Task prompt: Pictures stay out. All the rest of the records must be repeated exactly.

Input for this task:
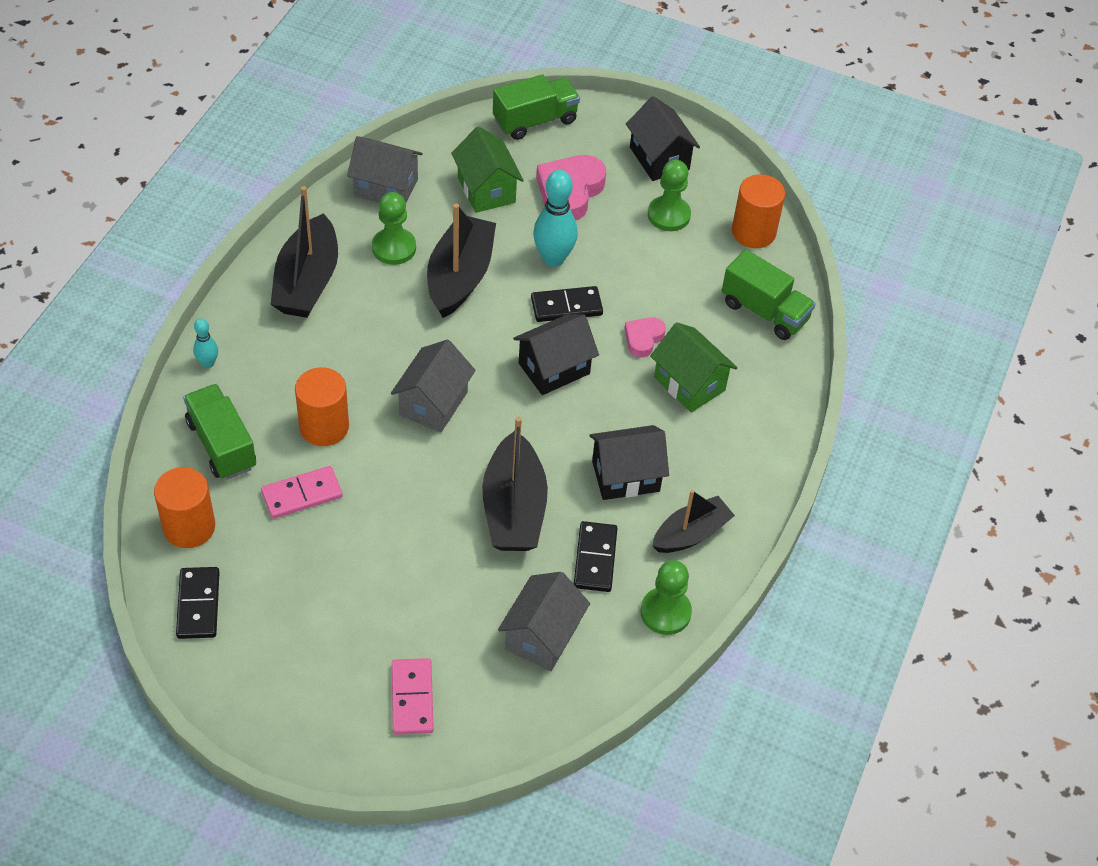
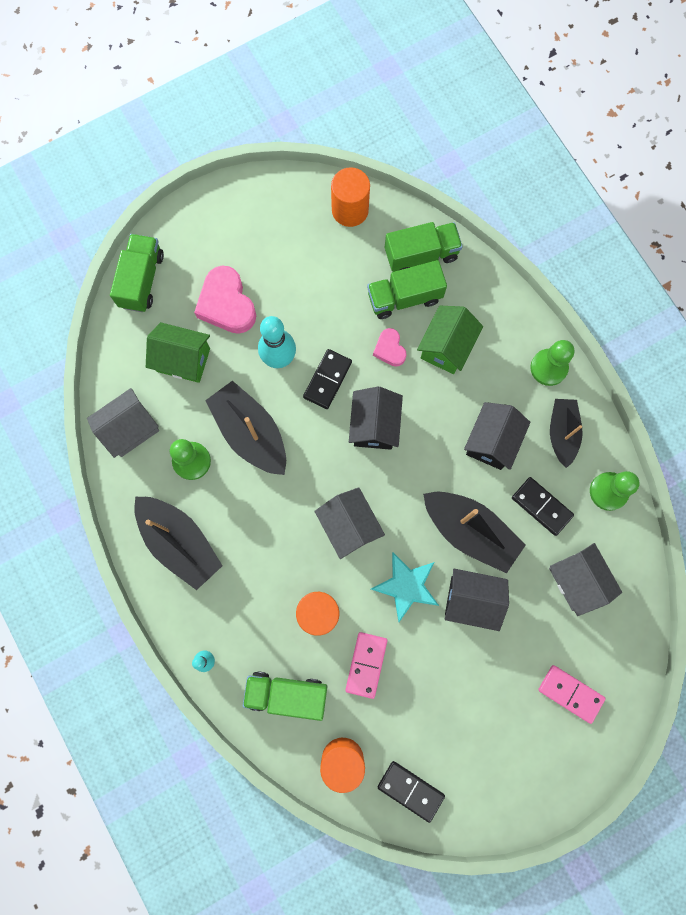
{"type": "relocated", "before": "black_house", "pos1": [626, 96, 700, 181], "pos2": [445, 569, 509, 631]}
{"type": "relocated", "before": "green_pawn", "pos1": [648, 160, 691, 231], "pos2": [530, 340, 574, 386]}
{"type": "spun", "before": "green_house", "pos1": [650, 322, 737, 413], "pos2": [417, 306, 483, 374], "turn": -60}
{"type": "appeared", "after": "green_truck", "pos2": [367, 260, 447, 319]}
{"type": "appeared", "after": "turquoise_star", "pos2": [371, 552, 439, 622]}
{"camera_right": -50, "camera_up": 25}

Output for this task:
{"type": "relocated", "before": "black_house", "pos1": [626, 96, 700, 181], "pos2": [445, 569, 509, 631]}
{"type": "relocated", "before": "green_pawn", "pos1": [648, 160, 691, 231], "pos2": [530, 340, 574, 386]}
{"type": "spun", "before": "green_house", "pos1": [650, 322, 737, 413], "pos2": [417, 306, 483, 374], "turn": -60}
{"type": "appeared", "after": "green_truck", "pos2": [367, 260, 447, 319]}
{"type": "appeared", "after": "turquoise_star", "pos2": [371, 552, 439, 622]}
{"camera_right": -50, "camera_up": 25}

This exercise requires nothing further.